What you are asked to do: Leaving the pictures aside, repeat every line below exactly.

Material supplied:
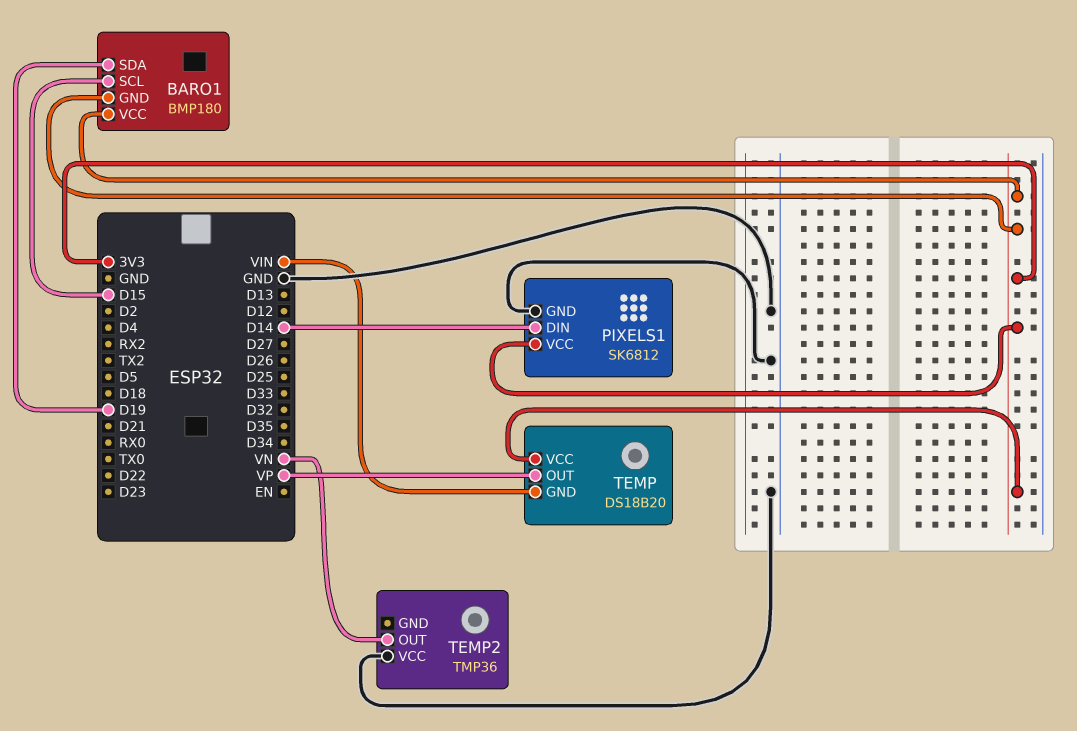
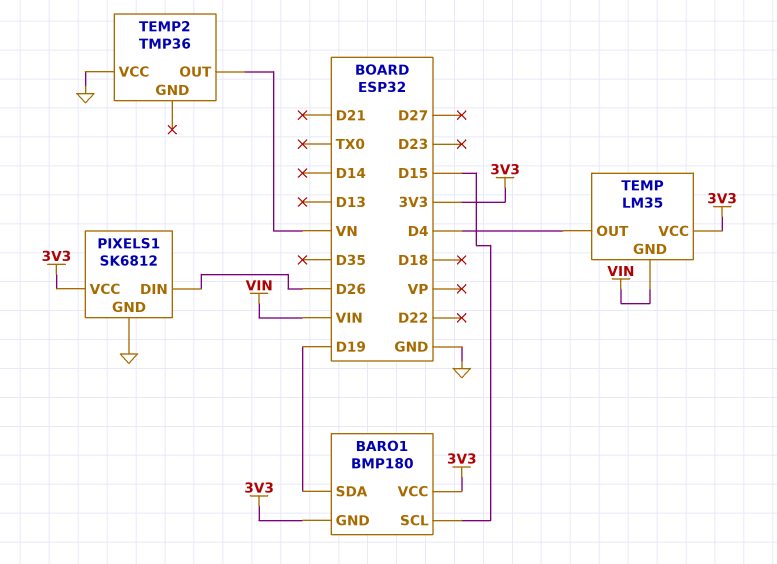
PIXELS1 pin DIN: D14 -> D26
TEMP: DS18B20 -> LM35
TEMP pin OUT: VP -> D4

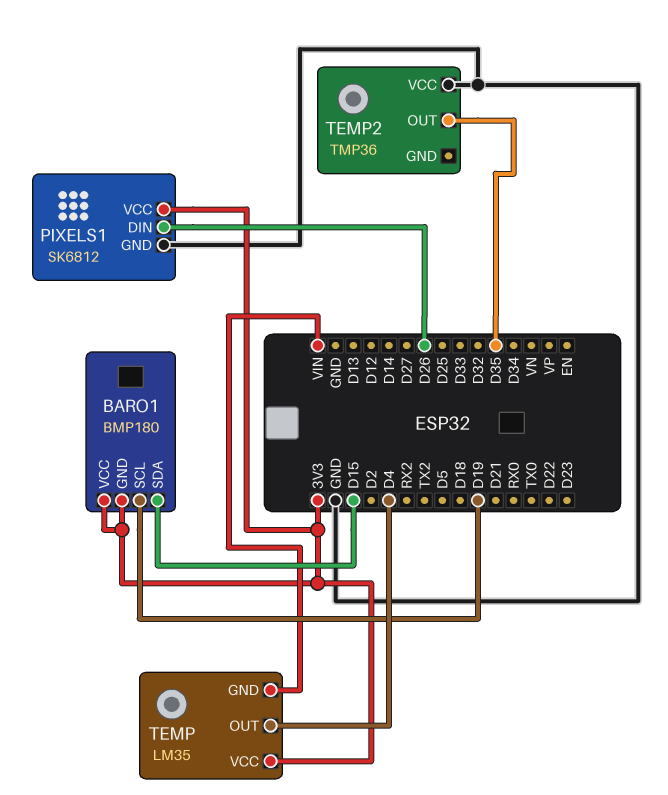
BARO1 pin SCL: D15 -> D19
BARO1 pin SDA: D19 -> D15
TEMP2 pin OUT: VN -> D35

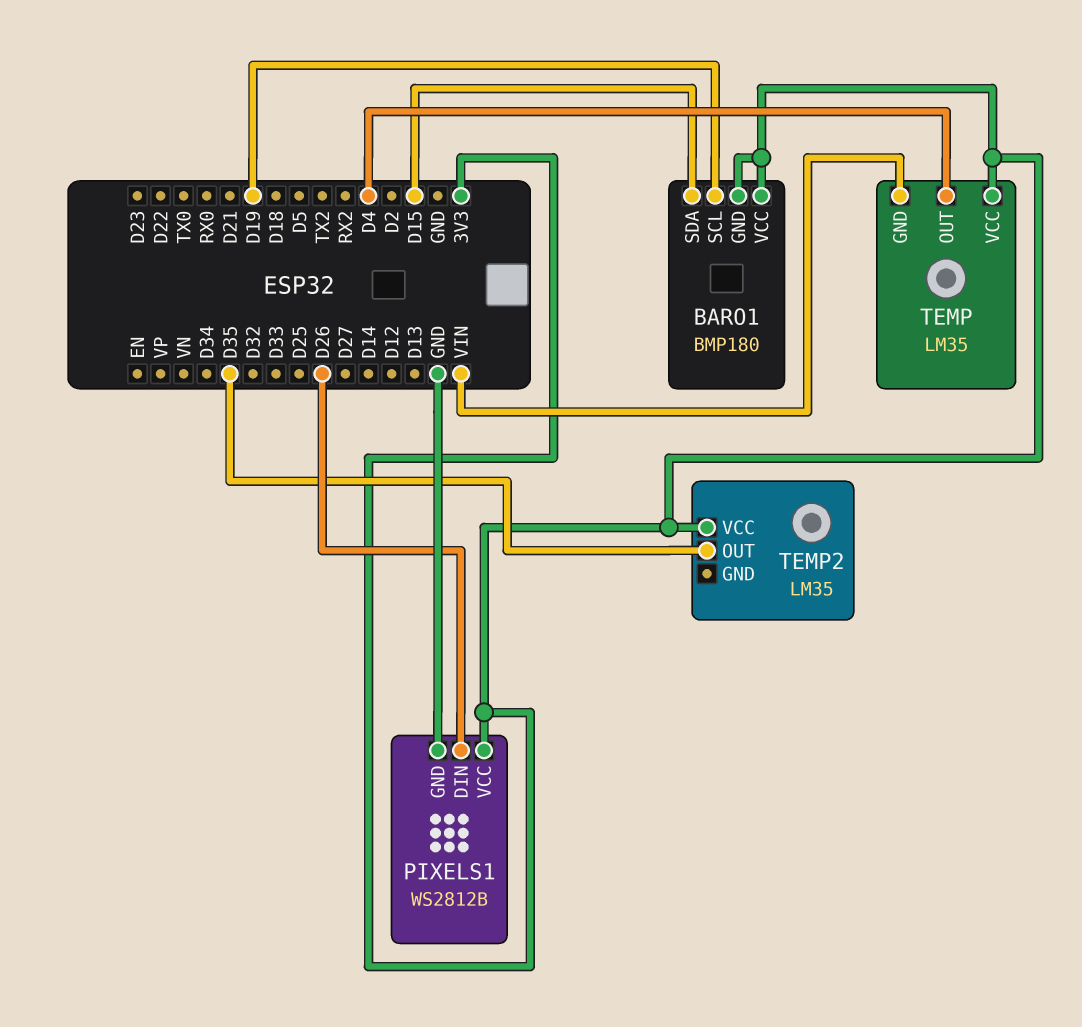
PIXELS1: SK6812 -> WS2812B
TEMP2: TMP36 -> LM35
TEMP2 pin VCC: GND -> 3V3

Written solution:
PIXELS1 pin DIN: D14 -> D26
TEMP: DS18B20 -> LM35
TEMP pin OUT: VP -> D4

BARO1 pin SCL: D15 -> D19
BARO1 pin SDA: D19 -> D15
TEMP2 pin OUT: VN -> D35

PIXELS1: SK6812 -> WS2812B
TEMP2: TMP36 -> LM35
TEMP2 pin VCC: GND -> 3V3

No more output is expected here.